Copy every record below, exactly as written.
— Start —
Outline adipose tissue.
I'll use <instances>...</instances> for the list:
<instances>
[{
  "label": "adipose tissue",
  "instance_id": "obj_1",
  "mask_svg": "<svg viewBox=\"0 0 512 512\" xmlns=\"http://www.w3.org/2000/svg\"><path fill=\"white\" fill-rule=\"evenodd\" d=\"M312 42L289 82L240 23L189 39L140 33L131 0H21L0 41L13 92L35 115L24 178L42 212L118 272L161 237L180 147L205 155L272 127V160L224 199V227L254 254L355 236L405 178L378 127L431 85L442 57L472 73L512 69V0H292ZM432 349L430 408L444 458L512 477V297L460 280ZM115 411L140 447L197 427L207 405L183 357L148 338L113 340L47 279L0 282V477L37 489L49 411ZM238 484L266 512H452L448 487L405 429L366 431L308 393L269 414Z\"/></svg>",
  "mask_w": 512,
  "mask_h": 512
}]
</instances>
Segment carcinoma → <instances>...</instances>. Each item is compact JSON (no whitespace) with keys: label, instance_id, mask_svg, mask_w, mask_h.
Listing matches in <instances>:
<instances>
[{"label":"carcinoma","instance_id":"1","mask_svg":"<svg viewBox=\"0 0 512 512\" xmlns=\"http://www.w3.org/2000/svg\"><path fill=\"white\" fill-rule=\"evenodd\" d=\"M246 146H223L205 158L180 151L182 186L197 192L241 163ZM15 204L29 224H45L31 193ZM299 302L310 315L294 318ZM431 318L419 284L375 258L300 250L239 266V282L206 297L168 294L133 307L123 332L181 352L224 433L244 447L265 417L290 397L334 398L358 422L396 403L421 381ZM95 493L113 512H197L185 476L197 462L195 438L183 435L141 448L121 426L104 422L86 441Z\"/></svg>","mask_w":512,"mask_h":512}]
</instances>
— End —
▶ COMPLETE ANSWER:
Outline adipose tissue.
I'll use <instances>...</instances> for the list:
<instances>
[{
  "label": "adipose tissue",
  "instance_id": "obj_1",
  "mask_svg": "<svg viewBox=\"0 0 512 512\" xmlns=\"http://www.w3.org/2000/svg\"><path fill=\"white\" fill-rule=\"evenodd\" d=\"M312 42L289 82L240 23L189 39L140 33L131 0H21L0 41L13 92L35 115L24 178L42 212L118 272L161 237L180 147L205 155L272 127V160L224 199V227L254 254L355 236L405 178L378 127L431 85L442 57L472 73L512 69V0H292ZM432 349L430 408L444 458L512 477V297L460 280ZM115 411L140 447L197 427L207 405L183 357L148 338L113 340L47 279L0 282V477L37 489L49 411ZM238 484L266 512H452L448 487L405 429L366 431L308 393L269 414Z\"/></svg>",
  "mask_w": 512,
  "mask_h": 512
}]
</instances>
Segment carcinoma → <instances>...</instances>. Each item is compact JSON (no whitespace) with keys: label, instance_id, mask_svg, mask_w, mask_h.
Listing matches in <instances>:
<instances>
[{"label":"carcinoma","instance_id":"1","mask_svg":"<svg viewBox=\"0 0 512 512\" xmlns=\"http://www.w3.org/2000/svg\"><path fill=\"white\" fill-rule=\"evenodd\" d=\"M246 146H223L205 158L180 151L182 186L197 192L241 163ZM15 204L29 224H45L31 193ZM299 302L310 315L294 318ZM431 318L419 284L375 258L300 250L239 266V282L206 297L168 294L133 307L123 332L181 352L224 433L244 447L265 417L290 397L334 398L358 422L396 403L421 381ZM95 493L113 512H197L185 476L197 462L195 438L183 435L141 448L121 426L104 422L86 441Z\"/></svg>","mask_w":512,"mask_h":512}]
</instances>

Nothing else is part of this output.